Assignment
Transcribe the data below verbatim from the line with "building: none -> [197,31,256,82]" to the line with "building: [415,358,537,471] -> none". Include both of those lines.

Available data
┌──
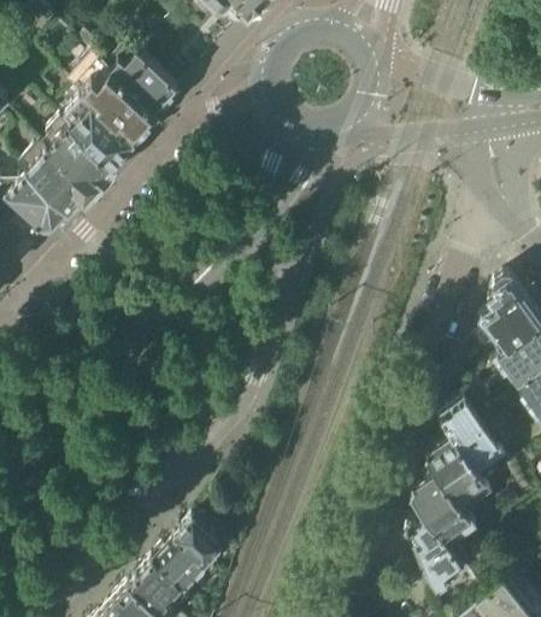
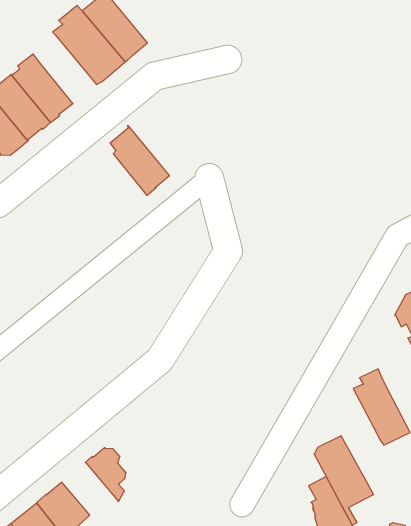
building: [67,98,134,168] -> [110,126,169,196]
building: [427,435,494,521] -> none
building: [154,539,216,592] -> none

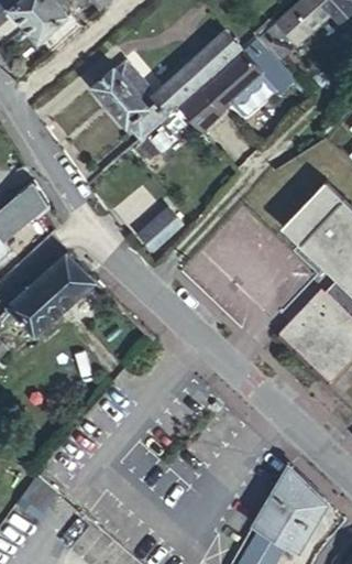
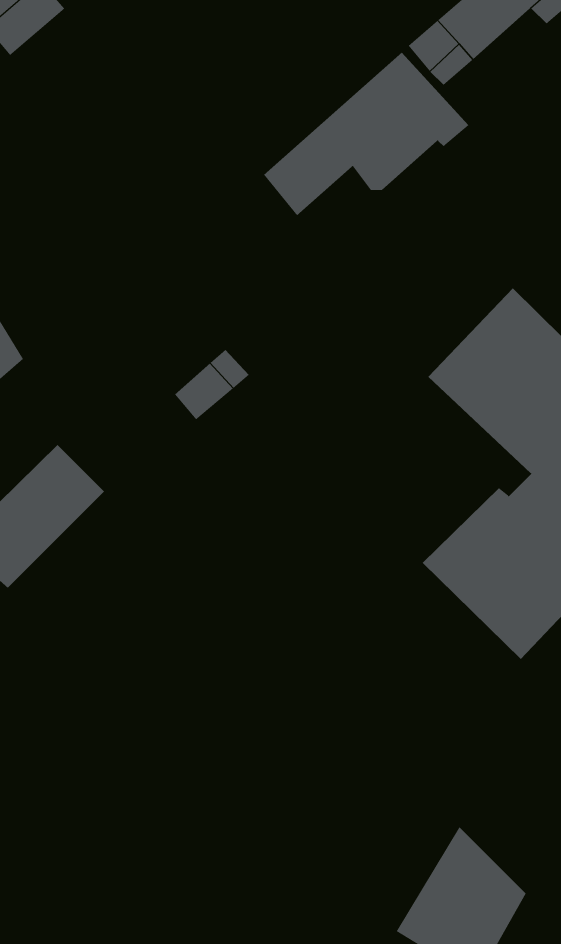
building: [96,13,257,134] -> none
└──
┌──
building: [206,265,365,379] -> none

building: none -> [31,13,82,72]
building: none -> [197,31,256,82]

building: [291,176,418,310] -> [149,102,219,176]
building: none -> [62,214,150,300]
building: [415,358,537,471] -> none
└──
Response box
building: none -> [197,31,256,82]

building: [291,176,418,310] -> [149,102,219,176]
building: none -> [62,214,150,300]
building: [415,358,537,471] -> none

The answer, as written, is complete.